Copy every line from the records that holds the word "NMOS".

--- Task data Enclosed Below ---

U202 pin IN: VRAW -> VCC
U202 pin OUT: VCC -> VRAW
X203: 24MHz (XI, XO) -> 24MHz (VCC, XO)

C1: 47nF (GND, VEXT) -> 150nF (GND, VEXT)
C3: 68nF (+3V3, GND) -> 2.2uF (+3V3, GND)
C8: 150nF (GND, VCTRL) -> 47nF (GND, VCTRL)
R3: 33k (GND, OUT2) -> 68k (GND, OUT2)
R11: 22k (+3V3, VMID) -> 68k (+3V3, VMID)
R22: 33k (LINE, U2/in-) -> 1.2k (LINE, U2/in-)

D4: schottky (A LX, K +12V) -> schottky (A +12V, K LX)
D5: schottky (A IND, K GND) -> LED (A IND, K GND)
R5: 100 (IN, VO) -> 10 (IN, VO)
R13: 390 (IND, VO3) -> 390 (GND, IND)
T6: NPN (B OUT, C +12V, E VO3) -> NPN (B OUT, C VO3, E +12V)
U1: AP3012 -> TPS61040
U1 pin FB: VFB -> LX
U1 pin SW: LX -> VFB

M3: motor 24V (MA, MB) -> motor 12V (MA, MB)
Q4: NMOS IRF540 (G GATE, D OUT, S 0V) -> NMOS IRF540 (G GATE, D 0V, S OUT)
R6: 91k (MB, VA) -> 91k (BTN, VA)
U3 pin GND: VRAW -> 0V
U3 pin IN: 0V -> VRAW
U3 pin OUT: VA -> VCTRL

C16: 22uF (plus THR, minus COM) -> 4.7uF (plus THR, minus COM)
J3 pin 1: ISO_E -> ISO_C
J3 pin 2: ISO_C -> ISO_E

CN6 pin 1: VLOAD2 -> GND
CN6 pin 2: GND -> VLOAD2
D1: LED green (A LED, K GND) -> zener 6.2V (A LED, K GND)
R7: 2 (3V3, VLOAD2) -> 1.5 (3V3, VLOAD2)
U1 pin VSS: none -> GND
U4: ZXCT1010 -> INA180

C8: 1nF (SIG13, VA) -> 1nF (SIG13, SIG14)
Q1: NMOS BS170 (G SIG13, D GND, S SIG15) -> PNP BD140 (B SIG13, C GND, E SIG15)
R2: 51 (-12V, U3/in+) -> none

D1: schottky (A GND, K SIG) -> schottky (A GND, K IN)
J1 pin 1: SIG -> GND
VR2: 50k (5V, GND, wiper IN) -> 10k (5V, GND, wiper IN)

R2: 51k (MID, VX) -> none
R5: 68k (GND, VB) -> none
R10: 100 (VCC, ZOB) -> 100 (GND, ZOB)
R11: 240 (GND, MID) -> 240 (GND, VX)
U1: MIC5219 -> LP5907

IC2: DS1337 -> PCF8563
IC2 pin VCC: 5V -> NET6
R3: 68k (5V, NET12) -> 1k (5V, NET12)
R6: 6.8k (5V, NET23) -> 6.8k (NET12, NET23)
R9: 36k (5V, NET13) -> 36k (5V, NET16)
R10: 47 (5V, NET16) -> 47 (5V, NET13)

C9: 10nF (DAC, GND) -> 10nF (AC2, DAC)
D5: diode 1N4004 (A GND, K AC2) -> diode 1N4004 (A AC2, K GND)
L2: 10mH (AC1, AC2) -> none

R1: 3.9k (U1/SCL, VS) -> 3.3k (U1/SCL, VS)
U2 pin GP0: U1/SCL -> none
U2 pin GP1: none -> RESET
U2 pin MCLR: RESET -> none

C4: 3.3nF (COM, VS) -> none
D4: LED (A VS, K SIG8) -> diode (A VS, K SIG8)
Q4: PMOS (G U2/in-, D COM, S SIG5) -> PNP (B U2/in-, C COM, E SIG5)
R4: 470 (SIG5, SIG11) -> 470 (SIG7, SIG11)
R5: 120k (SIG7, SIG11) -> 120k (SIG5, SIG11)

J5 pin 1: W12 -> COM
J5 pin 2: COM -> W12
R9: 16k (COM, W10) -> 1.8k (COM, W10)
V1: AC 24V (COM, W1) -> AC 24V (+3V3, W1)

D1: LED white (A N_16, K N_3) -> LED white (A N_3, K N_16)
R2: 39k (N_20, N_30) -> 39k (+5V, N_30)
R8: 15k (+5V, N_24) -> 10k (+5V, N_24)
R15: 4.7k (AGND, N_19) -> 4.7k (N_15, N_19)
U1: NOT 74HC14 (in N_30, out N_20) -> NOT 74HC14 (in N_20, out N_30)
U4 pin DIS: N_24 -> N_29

--- End of Enclosed Task data ---

### Your response
Q4: NMOS IRF540 (G GATE, D OUT, S 0V) -> NMOS IRF540 (G GATE, D 0V, S OUT)
Q1: NMOS BS170 (G SIG13, D GND, S SIG15) -> PNP BD140 (B SIG13, C GND, E SIG15)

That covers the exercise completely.